(EXERCISE):
Go through the entries below and retype them exactly, omitting each picture.

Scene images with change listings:
■ ■ ■ ■

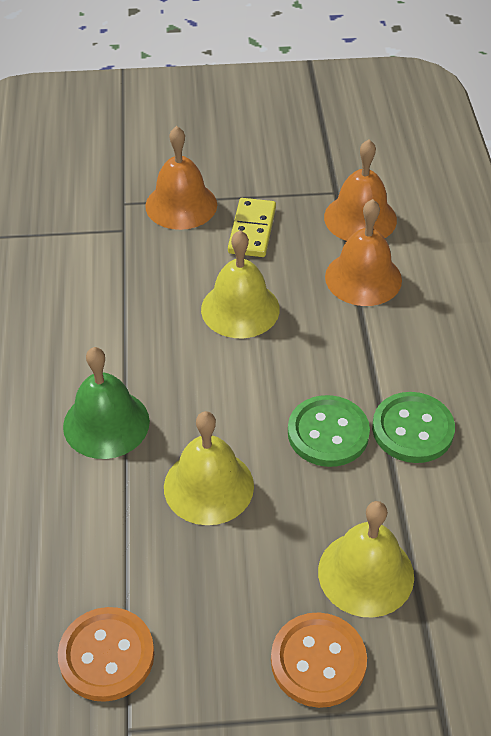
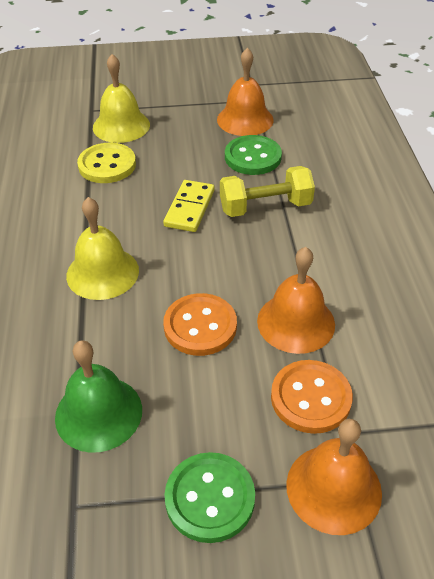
yellow bell: 3 -> 2
yellow button: 0 -> 1
yellow dumbbell: 0 -> 1

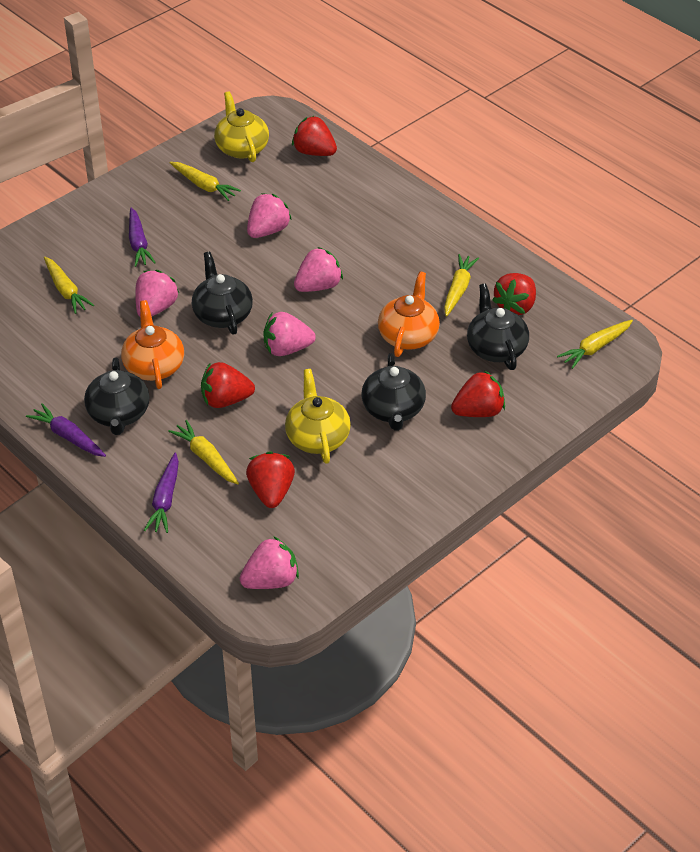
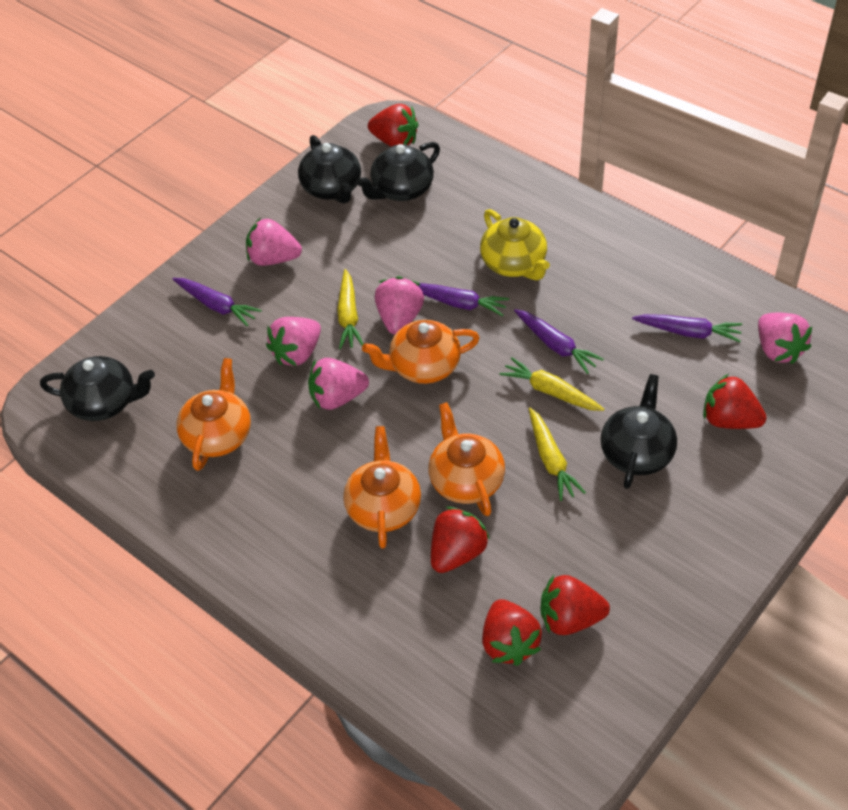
orange teapot: 2 -> 4
purple carrot: 3 -> 4
yellow carrot: 5 -> 3
yellow teapot: 2 -> 1

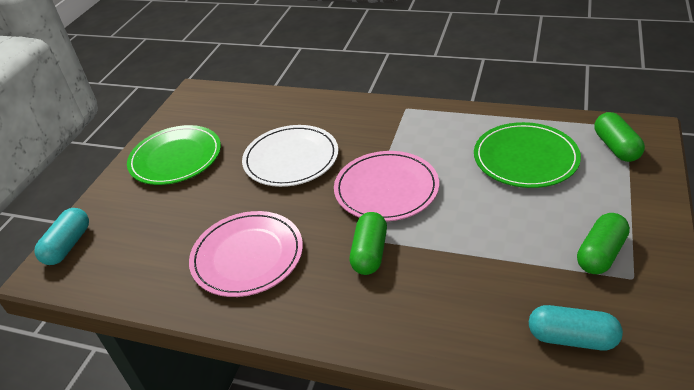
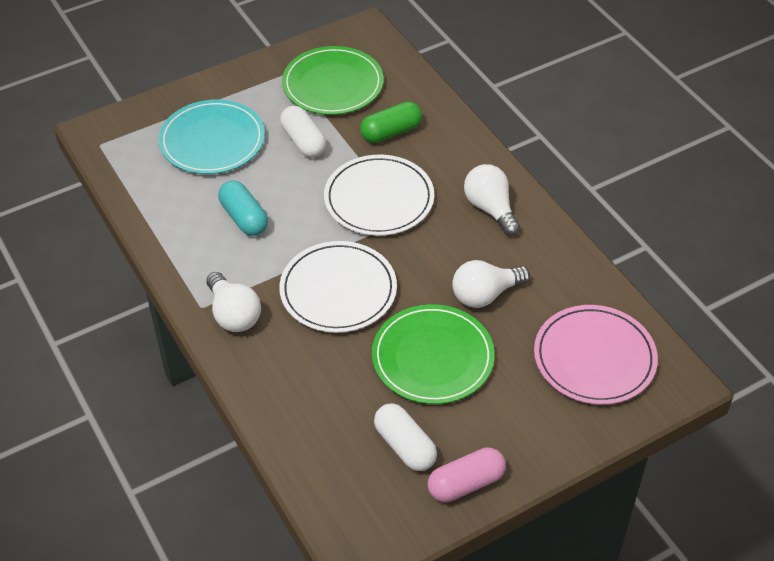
green capsule: 3 -> 1
pink capsule: 0 -> 1
pink plate: 2 -> 1
turquoise capsule: 2 -> 1
turquoise plate: 0 -> 1
white capsule: 0 -> 2
white light bulb: 0 -> 3
white plate: 1 -> 2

■ ■ ■ ■

(WORKED SOLUTION):
yellow bell: 3 -> 2
yellow button: 0 -> 1
yellow dumbbell: 0 -> 1

orange teapot: 2 -> 4
purple carrot: 3 -> 4
yellow carrot: 5 -> 3
yellow teapot: 2 -> 1

green capsule: 3 -> 1
pink capsule: 0 -> 1
pink plate: 2 -> 1
turquoise capsule: 2 -> 1
turquoise plate: 0 -> 1
white capsule: 0 -> 2
white light bulb: 0 -> 3
white plate: 1 -> 2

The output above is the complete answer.